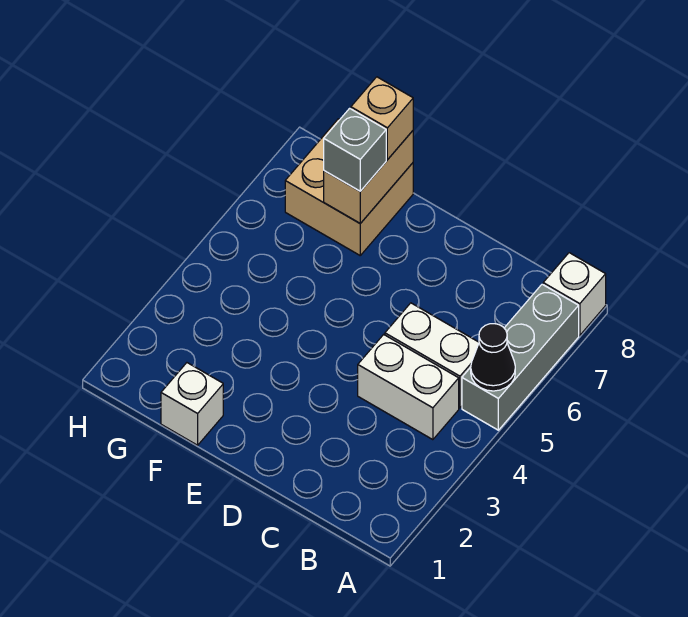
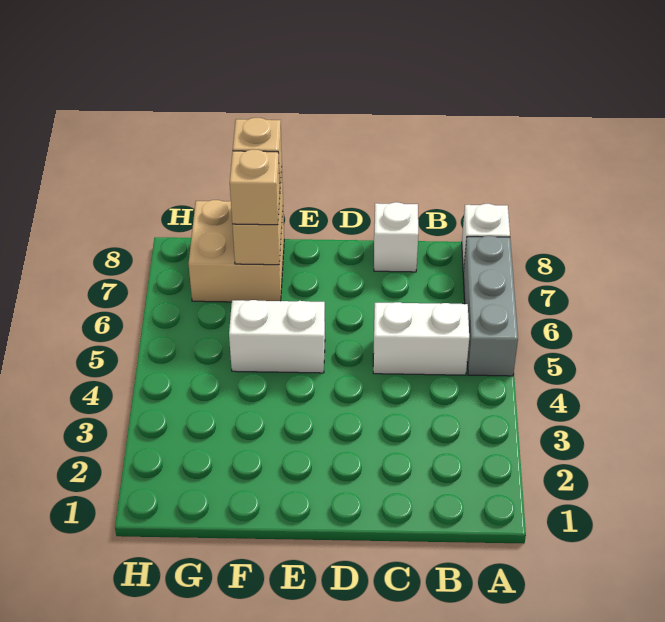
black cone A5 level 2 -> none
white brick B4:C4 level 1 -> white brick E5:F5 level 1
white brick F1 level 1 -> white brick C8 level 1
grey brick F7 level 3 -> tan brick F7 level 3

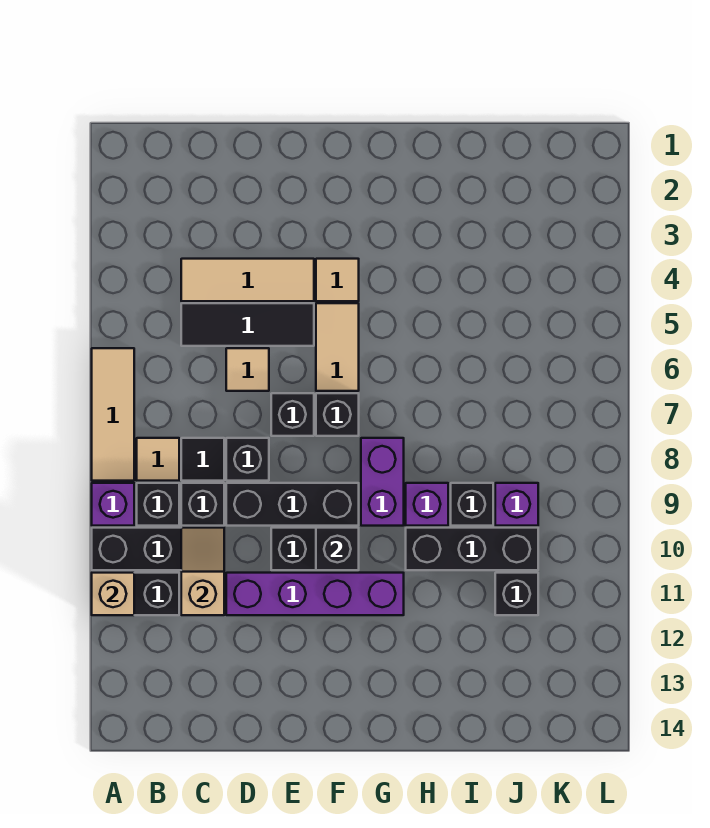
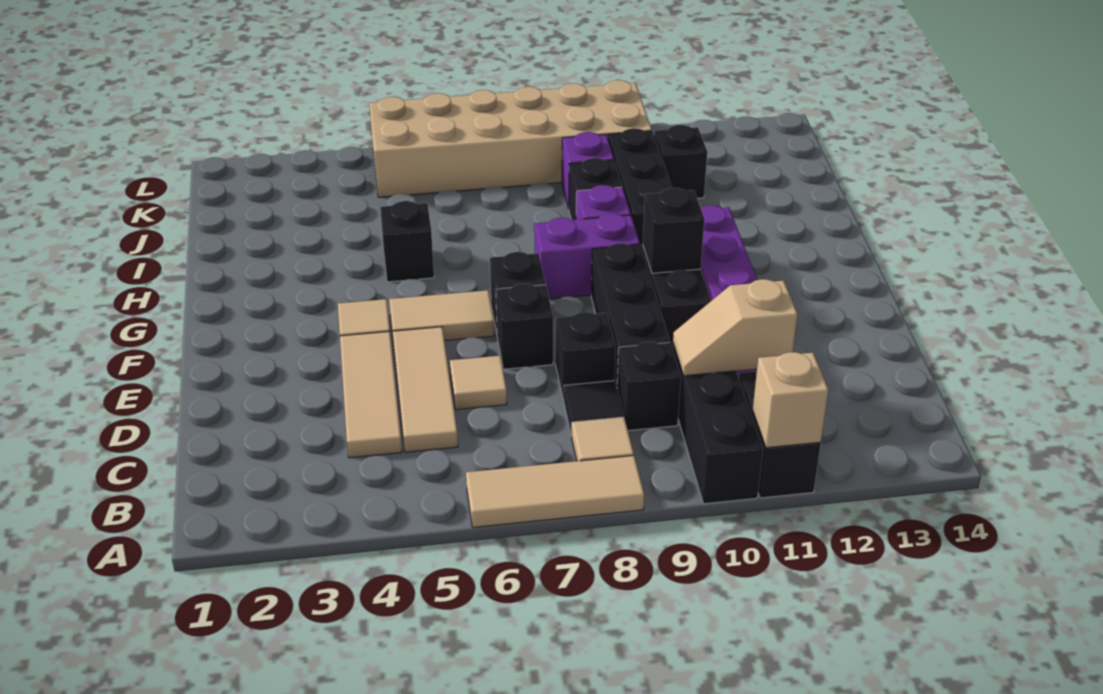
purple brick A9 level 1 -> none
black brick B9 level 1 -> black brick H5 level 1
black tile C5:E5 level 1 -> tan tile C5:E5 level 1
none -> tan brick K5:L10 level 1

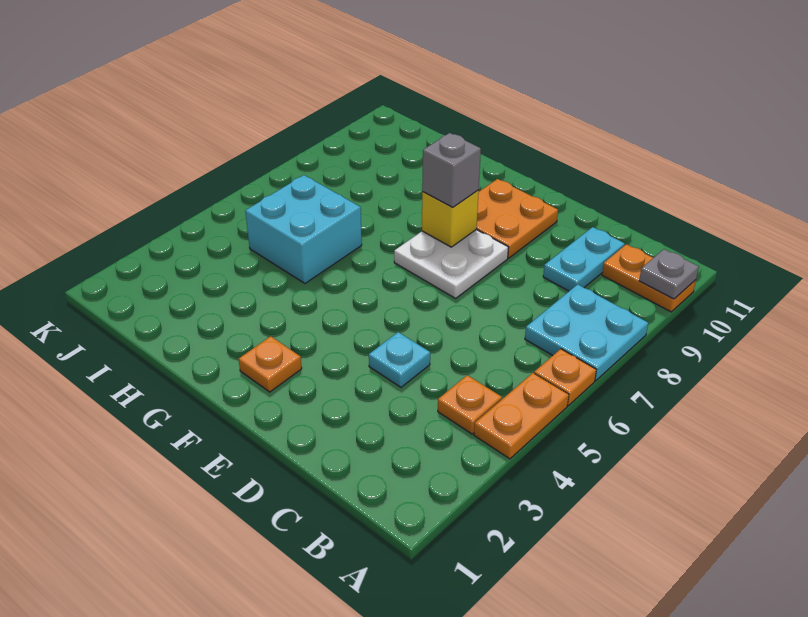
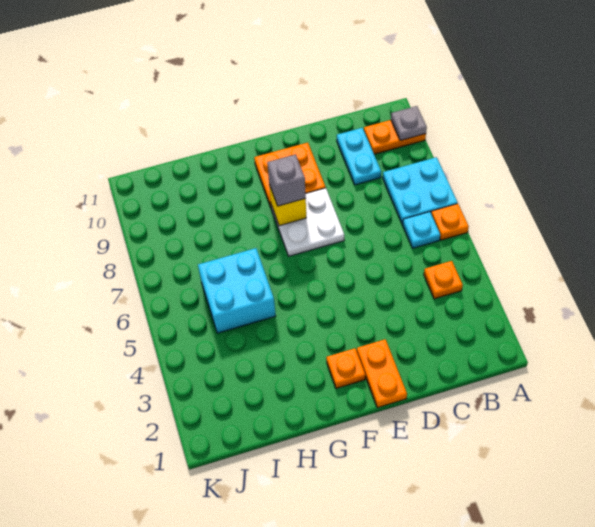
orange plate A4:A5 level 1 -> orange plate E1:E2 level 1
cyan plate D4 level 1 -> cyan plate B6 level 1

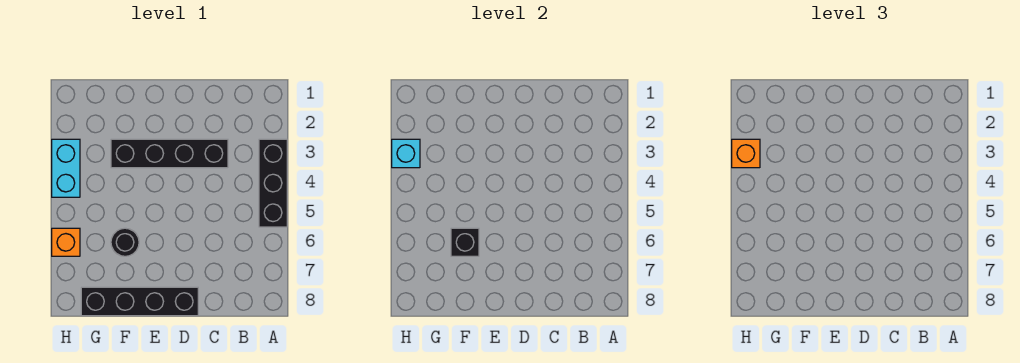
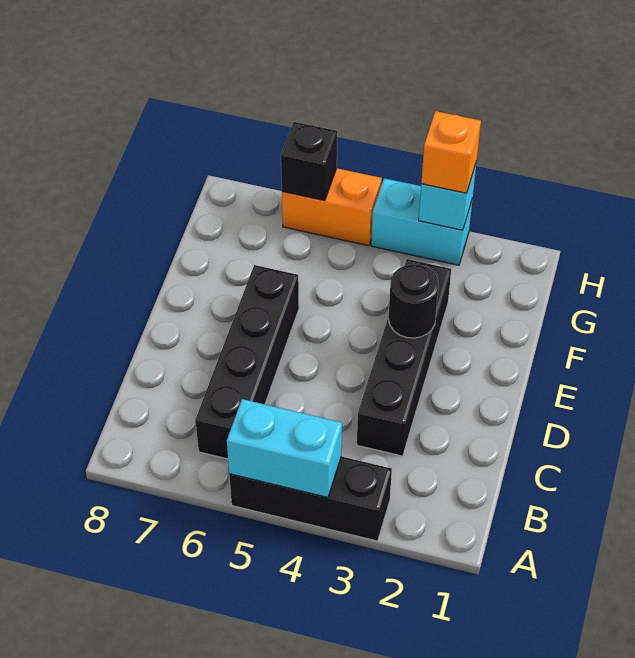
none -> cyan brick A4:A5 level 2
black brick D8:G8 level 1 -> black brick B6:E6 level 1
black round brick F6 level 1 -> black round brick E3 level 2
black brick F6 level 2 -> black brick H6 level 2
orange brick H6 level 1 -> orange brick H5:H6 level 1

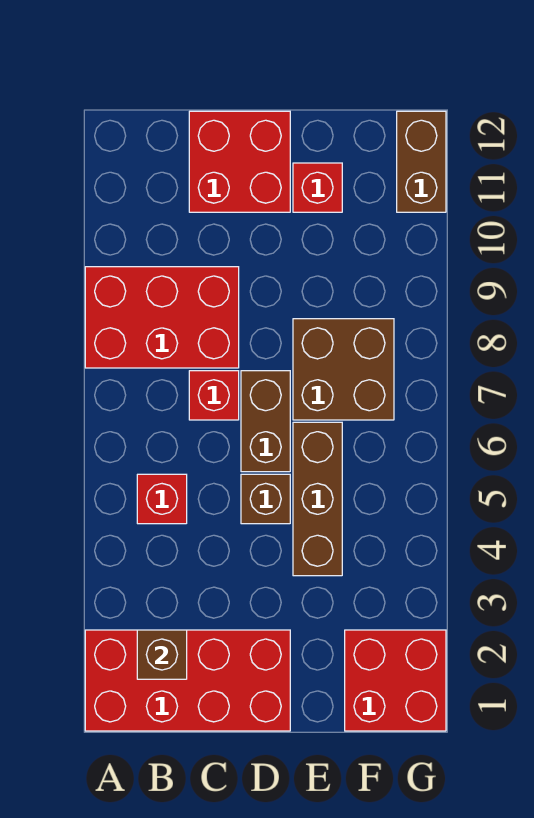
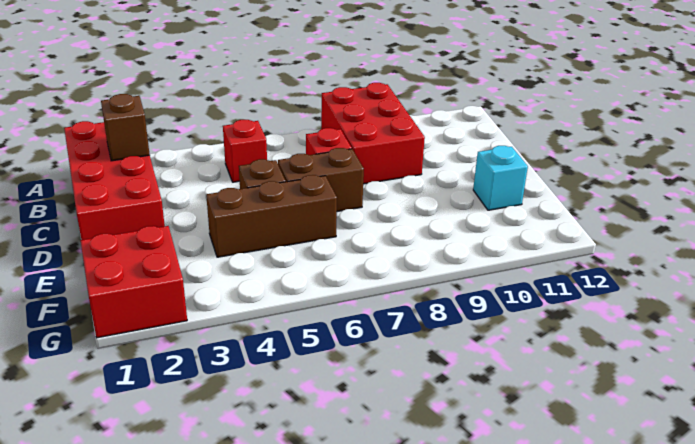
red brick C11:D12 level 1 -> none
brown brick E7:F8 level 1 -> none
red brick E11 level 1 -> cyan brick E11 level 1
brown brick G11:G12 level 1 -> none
##############################
When copying the entries above, keep each word as it is and exclude any image.

[YOUR SOLUTION]:
black cone A5 level 2 -> none
white brick B4:C4 level 1 -> white brick E5:F5 level 1
white brick F1 level 1 -> white brick C8 level 1
grey brick F7 level 3 -> tan brick F7 level 3

purple brick A9 level 1 -> none
black brick B9 level 1 -> black brick H5 level 1
black tile C5:E5 level 1 -> tan tile C5:E5 level 1
none -> tan brick K5:L10 level 1

orange plate A4:A5 level 1 -> orange plate E1:E2 level 1
cyan plate D4 level 1 -> cyan plate B6 level 1

none -> cyan brick A4:A5 level 2
black brick D8:G8 level 1 -> black brick B6:E6 level 1
black round brick F6 level 1 -> black round brick E3 level 2
black brick F6 level 2 -> black brick H6 level 2
orange brick H6 level 1 -> orange brick H5:H6 level 1

red brick C11:D12 level 1 -> none
brown brick E7:F8 level 1 -> none
red brick E11 level 1 -> cyan brick E11 level 1
brown brick G11:G12 level 1 -> none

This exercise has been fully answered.